Transcribe the records below word for word, leaving every picture out.

### DATA PROVIDED
■ ■ ■
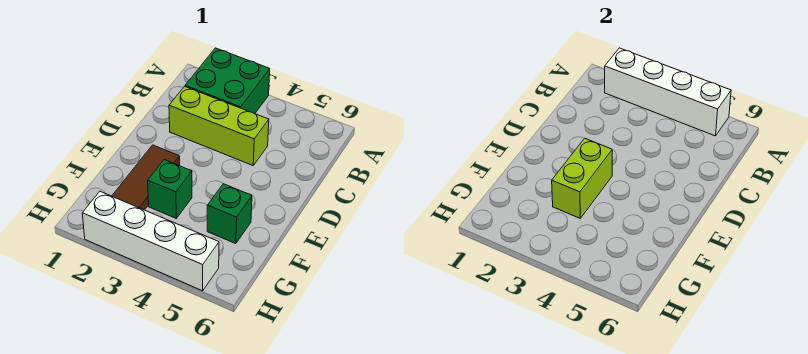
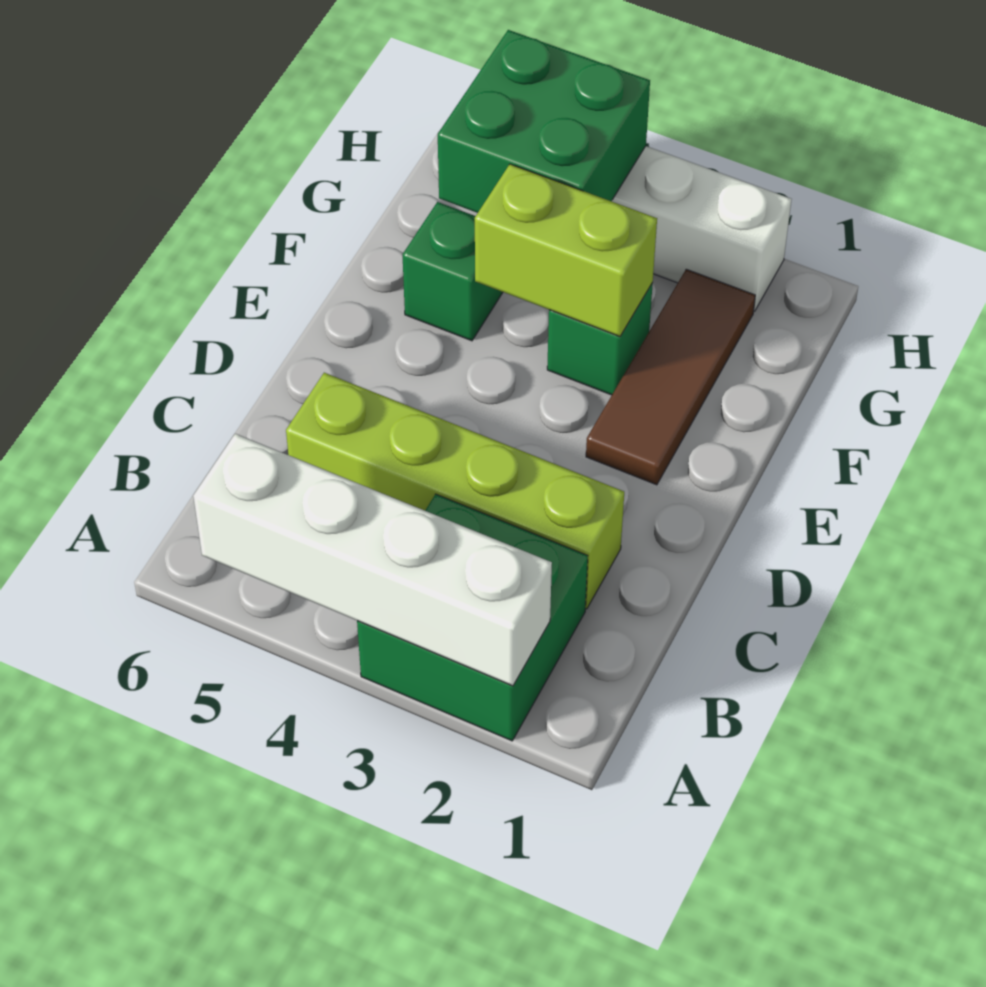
lime 1x3 brick [169,86,269,165] -> lime 1x4 brick [286,373,624,609]
lime 1x2 brick [552,138,612,218] -> lime 1x2 brick turned to [475,164,657,337]
none -> green 2x2 brick [438,30,650,213]

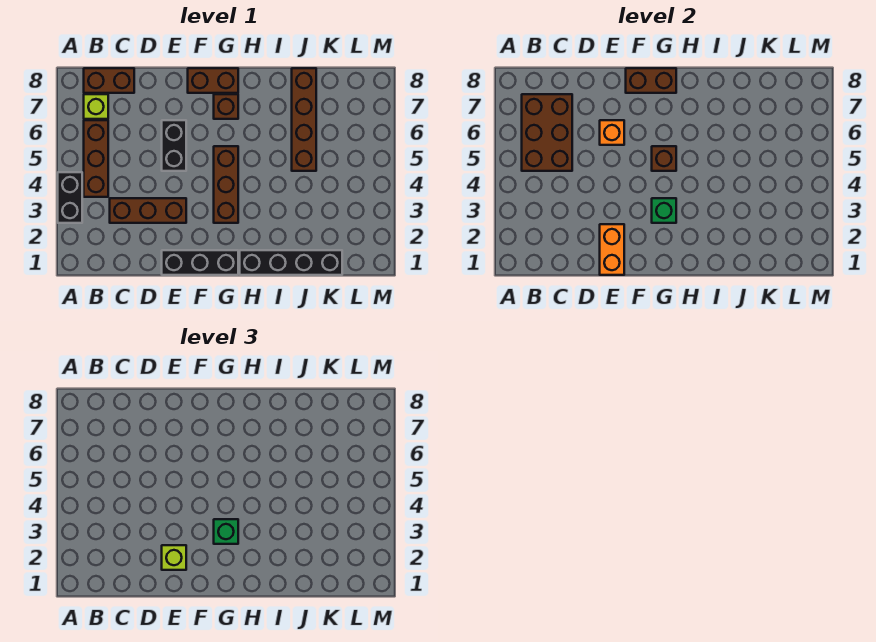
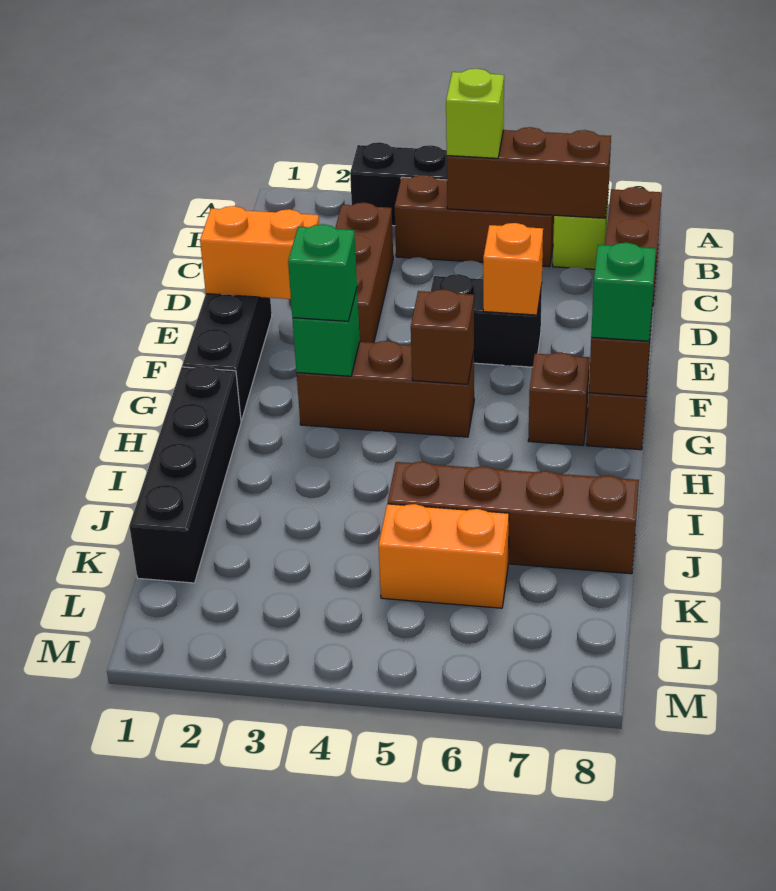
brown 2x3 brick [522,94,572,171] -> brown 1x3 brick [447,127,611,218]
lime 1x1 brick [162,545,186,570] -> lime 1x1 brick moved to [446,69,504,158]
none -> green 1x1 brick [591,243,656,341]
none -> orange 1x2 brick [379,504,509,608]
■ ■ ■
### EXERCISE OUTPUT
lime 1x3 brick [169,86,269,165] -> lime 1x4 brick [286,373,624,609]
lime 1x2 brick [552,138,612,218] -> lime 1x2 brick turned to [475,164,657,337]
none -> green 2x2 brick [438,30,650,213]

brown 2x3 brick [522,94,572,171] -> brown 1x3 brick [447,127,611,218]
lime 1x1 brick [162,545,186,570] -> lime 1x1 brick moved to [446,69,504,158]
none -> green 1x1 brick [591,243,656,341]
none -> orange 1x2 brick [379,504,509,608]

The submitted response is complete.